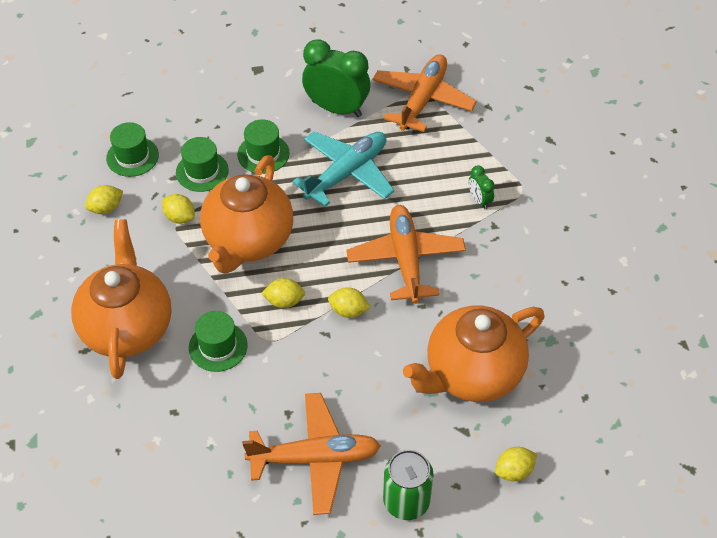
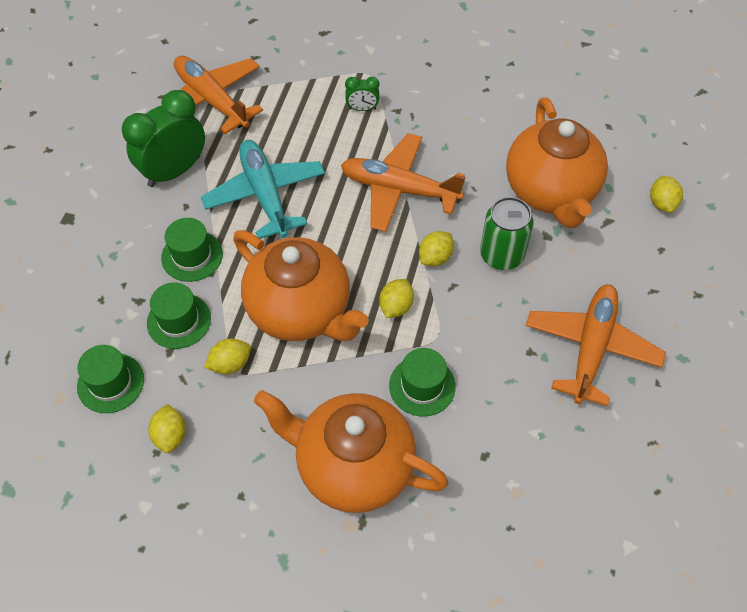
camera: 65 degrees left, 5 degrees up
(406, 501) = (663, 292): green can -> green can (501, 255)

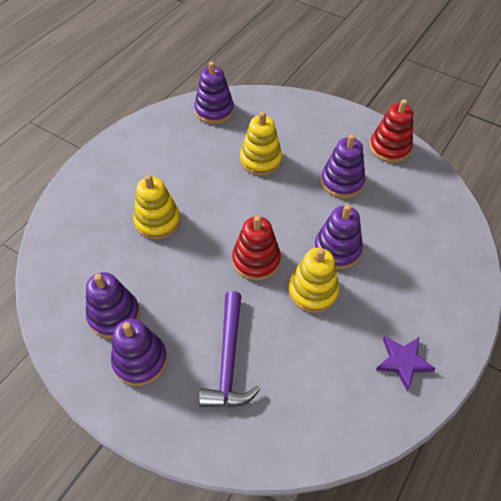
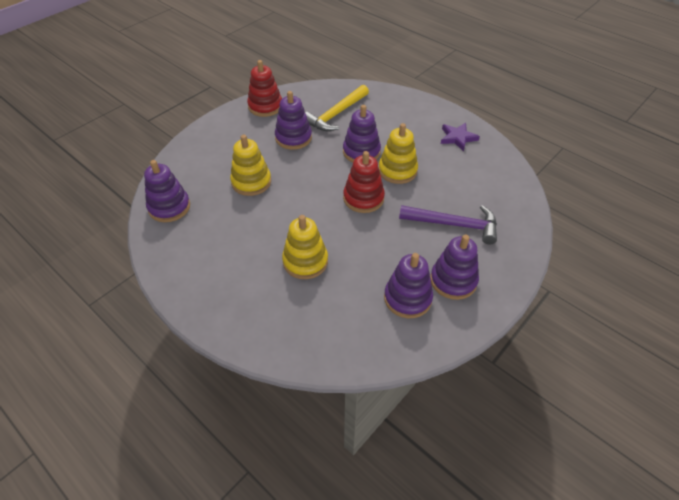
camera: 80 degrees left, 5 degrees down
(400, 215) = (336, 114): none -> yellow hammer

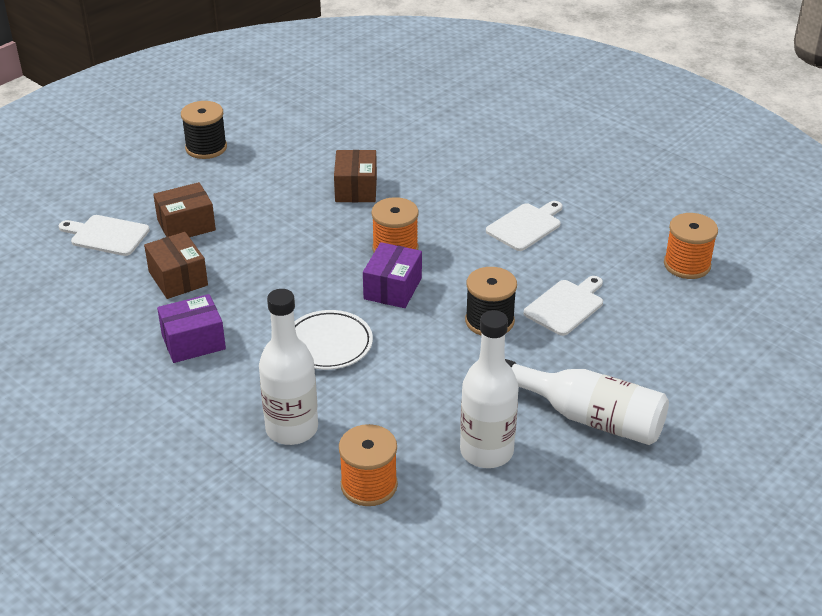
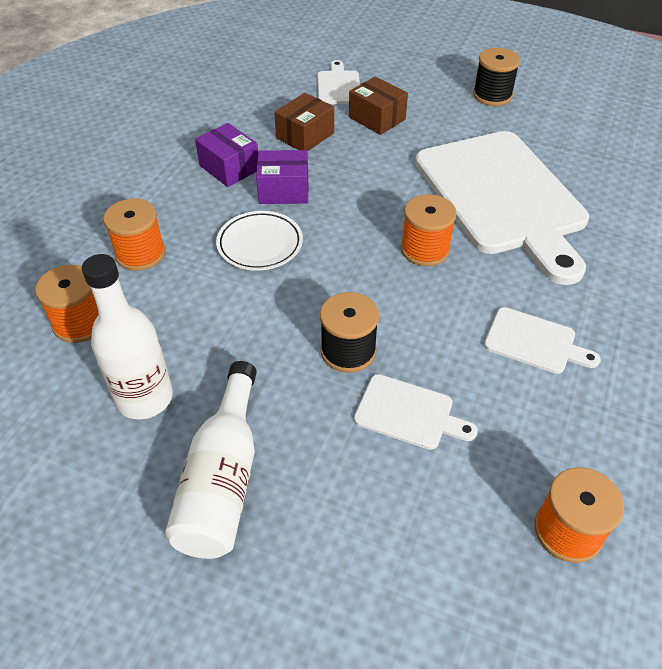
camera: 70 degrees right, 10 degrees up
(292, 429) = (140, 254): white bottle -> orange spool
(356, 189) = (502, 197): brown box -> white cutting board
(392, 288) = (362, 264): purple box -> purple box (284, 190)

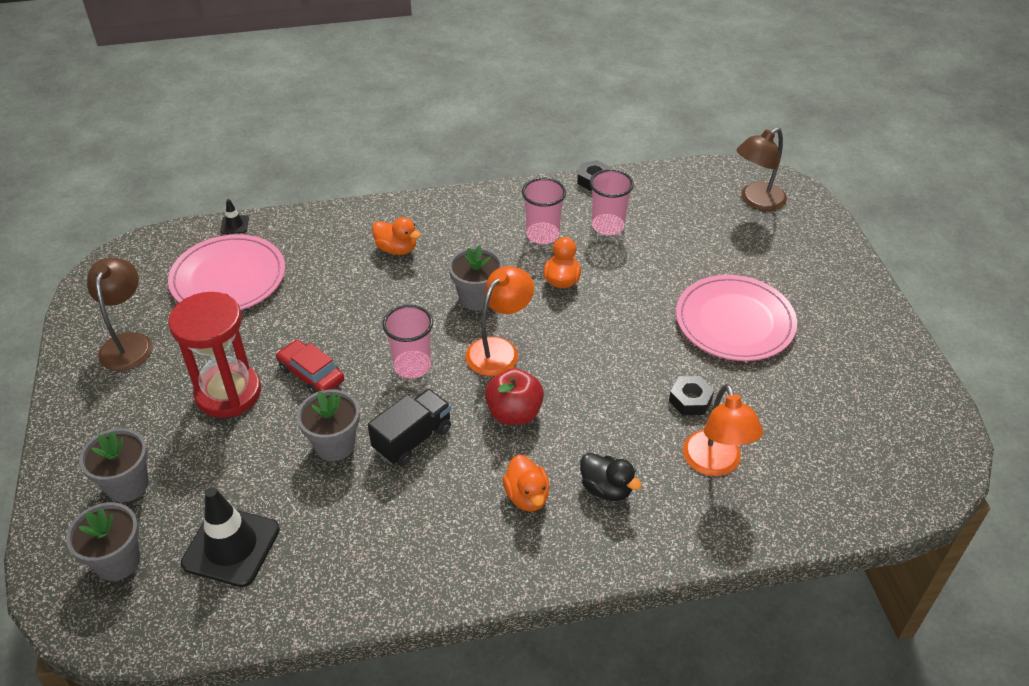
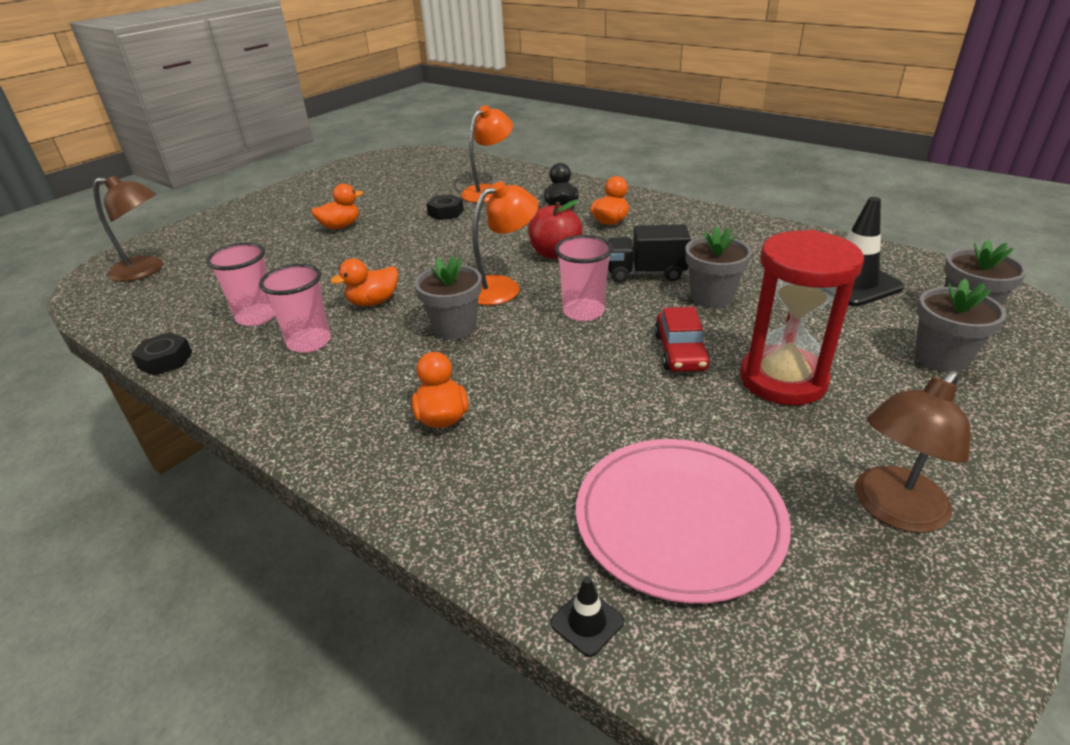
camera: 130 degrees left, 10 degrees down
(499, 349) = (502, 287): orange lamp -> orange lamp turned 150 degrees clockwise
(734, 321) = (340, 226): pink plate -> orange duck

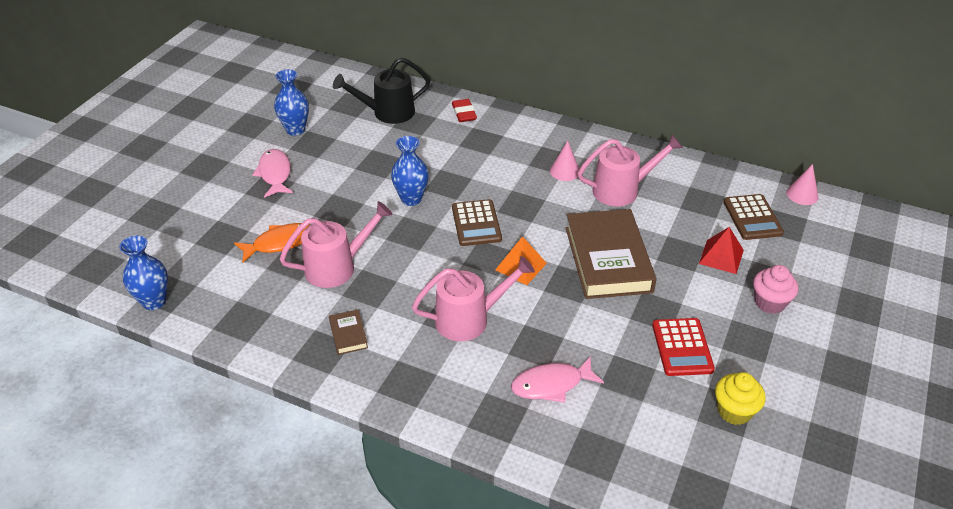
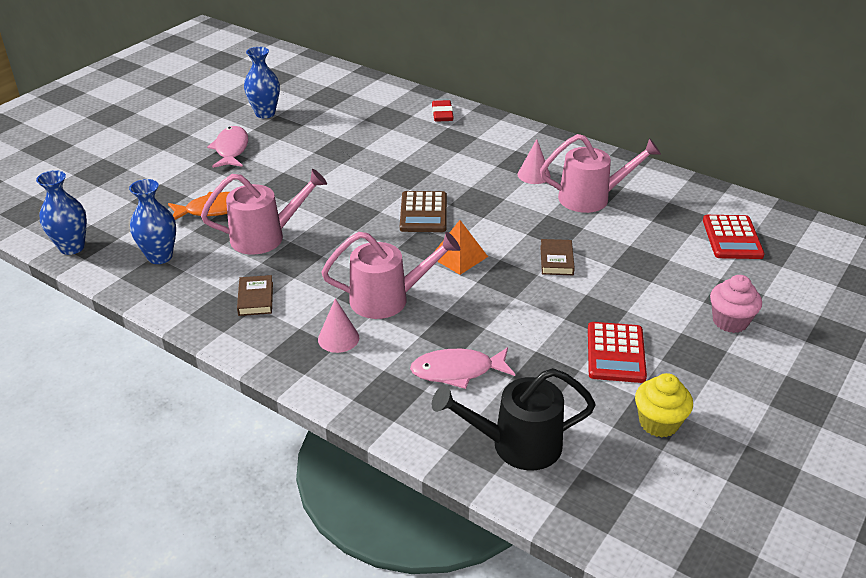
camera: 10 degrees right, 5 degrees down
(387, 113) = (363, 107): black watering can -> black watering can (515, 445)
(411, 199) = (362, 184): blue vase -> blue vase (160, 257)
(608, 259) = (556, 260): brown book -> brown book, size x0.42
(721, 256) = (685, 271): red pyramid -> none
(752, 217) = (732, 238): brown calculator -> red calculator
(802, 194) = (796, 222): pink cone -> pink cone (338, 338)

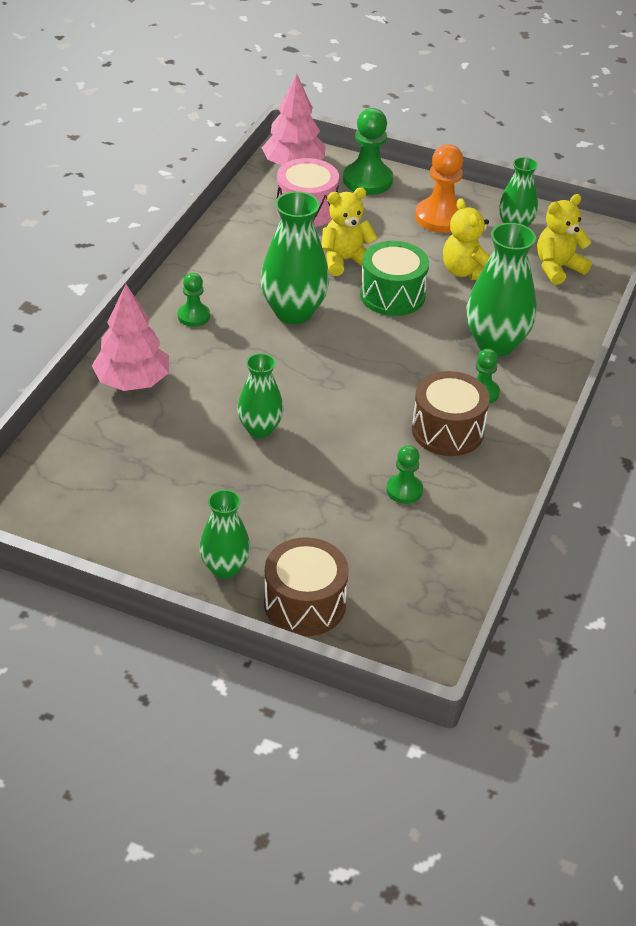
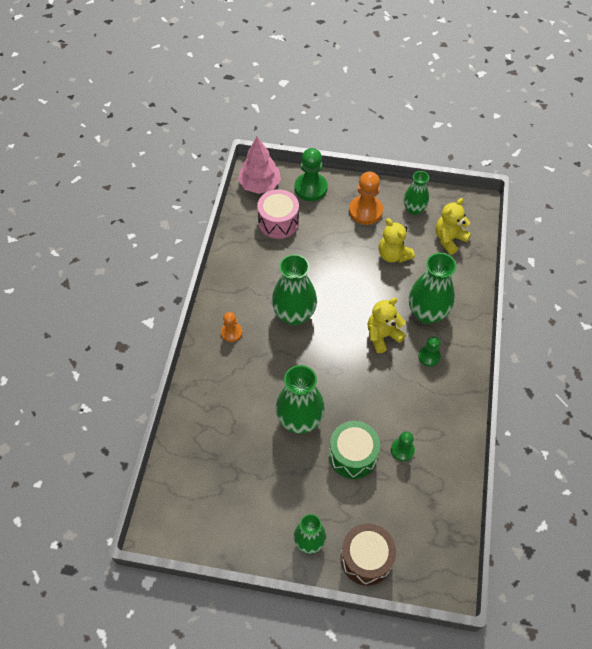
camera: 10 degrees left, 15 degrees up
(132, 382) = (208, 398): pink tree -> none
(193, 316) = (231, 332): green pawn -> orange pawn
(260, 429) = (300, 420): green vase -> green vase, size x1.62
(345, 260) = (315, 262): yellow teddy bear -> yellow teddy bear (382, 336)
(392, 295) = (352, 286): green drum -> green drum (353, 455)
(447, 430) = (416, 394): brown drum -> none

→ **What to work on**
Your answer must consist of every line in the listing that contains "green".

→ **Final answer**
(406, 501) = (663, 292): green can -> green can (501, 255)
(193, 316) = (231, 332): green pawn -> orange pawn
(260, 429) = (300, 420): green vase -> green vase, size x1.62
(392, 295) = (352, 286): green drum -> green drum (353, 455)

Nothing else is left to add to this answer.